Start of DATASET RECORDS
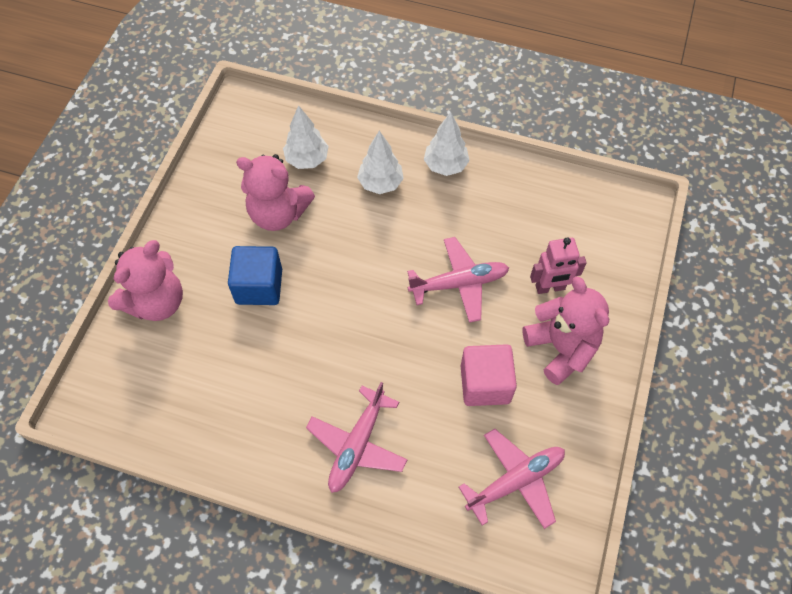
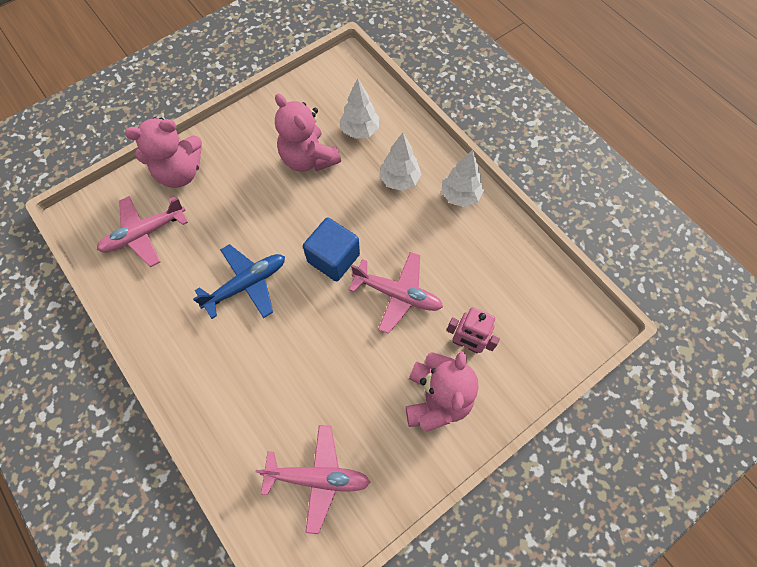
camera: 35 degrees right, 5 degrees up
(259, 286) = (254, 204): blue cube -> blue cube (333, 258)
(314, 363) = (246, 284): none -> blue plane
(357, 445) = (228, 366): pink plane -> pink plane (144, 234)
(485, 384) = (355, 385): pink cube -> none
End of DATASET RECORDS
_TASK PROMPT_
Please report the number of lines in the data that include the word "none", and add no other text.

_FINISHED TASK_
2